■ Collected data entries
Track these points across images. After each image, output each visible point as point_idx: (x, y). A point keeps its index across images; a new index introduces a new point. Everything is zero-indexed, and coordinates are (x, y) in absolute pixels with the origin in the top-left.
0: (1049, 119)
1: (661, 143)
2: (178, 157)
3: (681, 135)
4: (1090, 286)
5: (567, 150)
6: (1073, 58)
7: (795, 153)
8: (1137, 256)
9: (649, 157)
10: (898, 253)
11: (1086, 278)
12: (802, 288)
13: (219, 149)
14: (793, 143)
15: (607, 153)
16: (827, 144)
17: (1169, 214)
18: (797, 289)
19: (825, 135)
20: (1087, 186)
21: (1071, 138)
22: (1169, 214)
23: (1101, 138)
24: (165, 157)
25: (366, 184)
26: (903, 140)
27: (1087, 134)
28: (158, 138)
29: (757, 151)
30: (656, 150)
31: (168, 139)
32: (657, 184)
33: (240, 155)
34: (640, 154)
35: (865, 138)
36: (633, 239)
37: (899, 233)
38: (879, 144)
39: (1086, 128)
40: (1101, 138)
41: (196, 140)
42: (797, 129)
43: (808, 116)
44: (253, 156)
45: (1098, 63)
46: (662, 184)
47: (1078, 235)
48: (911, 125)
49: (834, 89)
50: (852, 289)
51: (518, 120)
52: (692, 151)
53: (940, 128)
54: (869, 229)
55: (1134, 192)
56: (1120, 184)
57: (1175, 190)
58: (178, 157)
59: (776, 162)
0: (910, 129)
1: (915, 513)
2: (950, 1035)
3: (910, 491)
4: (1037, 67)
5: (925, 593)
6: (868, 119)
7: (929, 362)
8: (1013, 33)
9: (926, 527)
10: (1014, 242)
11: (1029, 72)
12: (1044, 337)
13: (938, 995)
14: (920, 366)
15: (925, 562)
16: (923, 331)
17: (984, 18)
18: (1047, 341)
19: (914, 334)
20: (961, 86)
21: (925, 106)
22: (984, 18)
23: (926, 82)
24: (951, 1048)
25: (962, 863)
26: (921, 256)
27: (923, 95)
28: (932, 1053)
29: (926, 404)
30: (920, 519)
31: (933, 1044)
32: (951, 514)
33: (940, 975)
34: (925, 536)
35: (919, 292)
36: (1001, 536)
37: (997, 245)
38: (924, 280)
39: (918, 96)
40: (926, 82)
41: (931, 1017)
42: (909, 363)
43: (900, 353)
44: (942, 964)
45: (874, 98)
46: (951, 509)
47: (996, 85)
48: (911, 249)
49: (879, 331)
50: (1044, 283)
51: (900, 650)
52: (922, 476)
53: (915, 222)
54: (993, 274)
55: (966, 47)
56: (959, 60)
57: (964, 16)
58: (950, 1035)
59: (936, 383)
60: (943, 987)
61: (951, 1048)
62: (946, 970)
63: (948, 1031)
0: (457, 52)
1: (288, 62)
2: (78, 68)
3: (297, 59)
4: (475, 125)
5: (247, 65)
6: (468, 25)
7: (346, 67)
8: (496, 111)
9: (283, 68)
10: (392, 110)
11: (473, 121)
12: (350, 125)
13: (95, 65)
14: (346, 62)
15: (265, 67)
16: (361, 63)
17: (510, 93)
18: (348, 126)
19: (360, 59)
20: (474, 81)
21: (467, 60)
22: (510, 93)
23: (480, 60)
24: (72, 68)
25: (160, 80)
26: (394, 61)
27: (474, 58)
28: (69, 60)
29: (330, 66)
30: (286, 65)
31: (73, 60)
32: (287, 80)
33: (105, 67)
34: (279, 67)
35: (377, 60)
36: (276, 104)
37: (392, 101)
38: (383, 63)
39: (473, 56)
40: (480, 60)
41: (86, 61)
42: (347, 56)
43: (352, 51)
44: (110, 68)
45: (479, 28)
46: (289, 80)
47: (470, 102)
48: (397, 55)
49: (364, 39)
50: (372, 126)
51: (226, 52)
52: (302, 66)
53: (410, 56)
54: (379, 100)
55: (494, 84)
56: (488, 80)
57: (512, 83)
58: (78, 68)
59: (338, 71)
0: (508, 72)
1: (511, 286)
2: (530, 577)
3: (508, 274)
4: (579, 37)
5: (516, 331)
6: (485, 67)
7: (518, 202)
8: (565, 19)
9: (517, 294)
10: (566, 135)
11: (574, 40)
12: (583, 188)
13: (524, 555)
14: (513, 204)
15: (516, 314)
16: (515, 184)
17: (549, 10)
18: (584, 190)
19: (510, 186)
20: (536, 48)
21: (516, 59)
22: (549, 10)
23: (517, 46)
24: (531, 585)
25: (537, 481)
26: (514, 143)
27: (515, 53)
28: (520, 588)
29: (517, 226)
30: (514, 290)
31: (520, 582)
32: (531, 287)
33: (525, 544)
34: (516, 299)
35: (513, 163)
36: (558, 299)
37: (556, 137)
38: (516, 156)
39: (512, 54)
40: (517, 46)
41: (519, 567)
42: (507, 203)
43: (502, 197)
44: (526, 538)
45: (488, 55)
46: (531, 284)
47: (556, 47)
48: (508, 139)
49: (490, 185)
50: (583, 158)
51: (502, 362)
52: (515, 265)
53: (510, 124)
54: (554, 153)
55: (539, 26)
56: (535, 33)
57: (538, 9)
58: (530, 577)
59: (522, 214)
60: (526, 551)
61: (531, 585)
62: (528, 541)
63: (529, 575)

■ Given instruction
Could you give all the rows again with "point_idx" swapped for "point_id" and everything else left unchanged?

■ Reply
Track these points across images. After each image, output each visible point as point_id: (x, y). A point keeps its index across images; a new index introduces a new point. Everything is zero-indexed, and coordinates are (x, y) in absolute pixels with the origin in the top-left.
0: (1049, 119)
1: (661, 143)
2: (178, 157)
3: (681, 135)
4: (1090, 286)
5: (567, 150)
6: (1073, 58)
7: (795, 153)
8: (1137, 256)
9: (649, 157)
10: (898, 253)
11: (1086, 278)
12: (802, 288)
13: (219, 149)
14: (793, 143)
15: (607, 153)
16: (827, 144)
17: (1169, 214)
18: (797, 289)
19: (825, 135)
20: (1087, 186)
21: (1071, 138)
22: (1169, 214)
23: (1101, 138)
24: (165, 157)
25: (366, 184)
26: (903, 140)
27: (1087, 134)
28: (158, 138)
29: (757, 151)
30: (656, 150)
31: (168, 139)
32: (657, 184)
33: (240, 155)
34: (640, 154)
35: (865, 138)
36: (633, 239)
37: (899, 233)
38: (879, 144)
39: (1086, 128)
40: (1101, 138)
41: (196, 140)
42: (797, 129)
43: (808, 116)
44: (253, 156)
45: (1098, 63)
46: (662, 184)
47: (1078, 235)
48: (911, 125)
49: (834, 89)
50: (852, 289)
51: (518, 120)
52: (692, 151)
53: (940, 128)
54: (869, 229)
55: (1134, 192)
56: (1120, 184)
57: (1175, 190)
58: (178, 157)
59: (776, 162)
0: (910, 129)
1: (915, 513)
2: (950, 1035)
3: (910, 491)
4: (1037, 67)
5: (925, 593)
6: (868, 119)
7: (929, 362)
8: (1013, 33)
9: (926, 527)
10: (1014, 242)
11: (1029, 72)
12: (1044, 337)
13: (938, 995)
14: (920, 366)
15: (925, 562)
16: (923, 331)
17: (984, 18)
18: (1047, 341)
19: (914, 334)
20: (961, 86)
21: (925, 106)
22: (984, 18)
23: (926, 82)
24: (951, 1048)
25: (962, 863)
26: (921, 256)
27: (923, 95)
28: (932, 1053)
29: (926, 404)
30: (920, 519)
31: (933, 1044)
32: (951, 514)
33: (940, 975)
34: (925, 536)
35: (919, 292)
36: (1001, 536)
37: (997, 245)
38: (924, 280)
39: (918, 96)
40: (926, 82)
41: (931, 1017)
42: (909, 363)
43: (900, 353)
44: (942, 964)
45: (874, 98)
46: (951, 509)
47: (996, 85)
48: (911, 249)
49: (879, 331)
50: (1044, 283)
51: (900, 650)
52: (922, 476)
53: (915, 222)
54: (993, 274)
55: (966, 47)
56: (959, 60)
57: (964, 16)
58: (950, 1035)
59: (936, 383)
60: (943, 987)
61: (951, 1048)
62: (946, 970)
63: (948, 1031)
0: (457, 52)
1: (288, 62)
2: (78, 68)
3: (297, 59)
4: (475, 125)
5: (247, 65)
6: (468, 25)
7: (346, 67)
8: (496, 111)
9: (283, 68)
10: (392, 110)
11: (473, 121)
12: (350, 125)
13: (95, 65)
14: (346, 62)
15: (265, 67)
16: (361, 63)
17: (510, 93)
18: (348, 126)
19: (360, 59)
20: (474, 81)
21: (467, 60)
22: (510, 93)
23: (480, 60)
24: (72, 68)
25: (160, 80)
26: (394, 61)
27: (474, 58)
28: (69, 60)
29: (330, 66)
30: (286, 65)
31: (73, 60)
32: (287, 80)
33: (105, 67)
34: (279, 67)
35: (377, 60)
36: (276, 104)
37: (392, 101)
38: (383, 63)
39: (473, 56)
40: (480, 60)
41: (86, 61)
42: (347, 56)
43: (352, 51)
44: (110, 68)
45: (479, 28)
46: (289, 80)
47: (470, 102)
48: (397, 55)
49: (364, 39)
50: (372, 126)
51: (226, 52)
52: (302, 66)
53: (410, 56)
54: (379, 100)
55: (494, 84)
56: (488, 80)
57: (512, 83)
58: (78, 68)
59: (338, 71)
0: (508, 72)
1: (511, 286)
2: (530, 577)
3: (508, 274)
4: (579, 37)
5: (516, 331)
6: (485, 67)
7: (518, 202)
8: (565, 19)
9: (517, 294)
10: (566, 135)
11: (574, 40)
12: (583, 188)
13: (524, 555)
14: (513, 204)
15: (516, 314)
16: (515, 184)
17: (549, 10)
18: (584, 190)
19: (510, 186)
20: (536, 48)
21: (516, 59)
22: (549, 10)
23: (517, 46)
24: (531, 585)
25: (537, 481)
26: (514, 143)
27: (515, 53)
28: (520, 588)
29: (517, 226)
30: (514, 290)
31: (520, 582)
32: (531, 287)
33: (525, 544)
34: (516, 299)
35: (513, 163)
36: (558, 299)
37: (556, 137)
38: (516, 156)
39: (512, 54)
40: (517, 46)
41: (519, 567)
42: (507, 203)
43: (502, 197)
44: (526, 538)
45: (488, 55)
46: (531, 284)
47: (556, 47)
48: (508, 139)
49: (490, 185)
50: (583, 158)
51: (502, 362)
52: (515, 265)
53: (510, 124)
54: (554, 153)
55: (539, 26)
56: (535, 33)
57: (538, 9)
58: (530, 577)
59: (522, 214)
60: (526, 551)
61: (531, 585)
62: (528, 541)
63: (529, 575)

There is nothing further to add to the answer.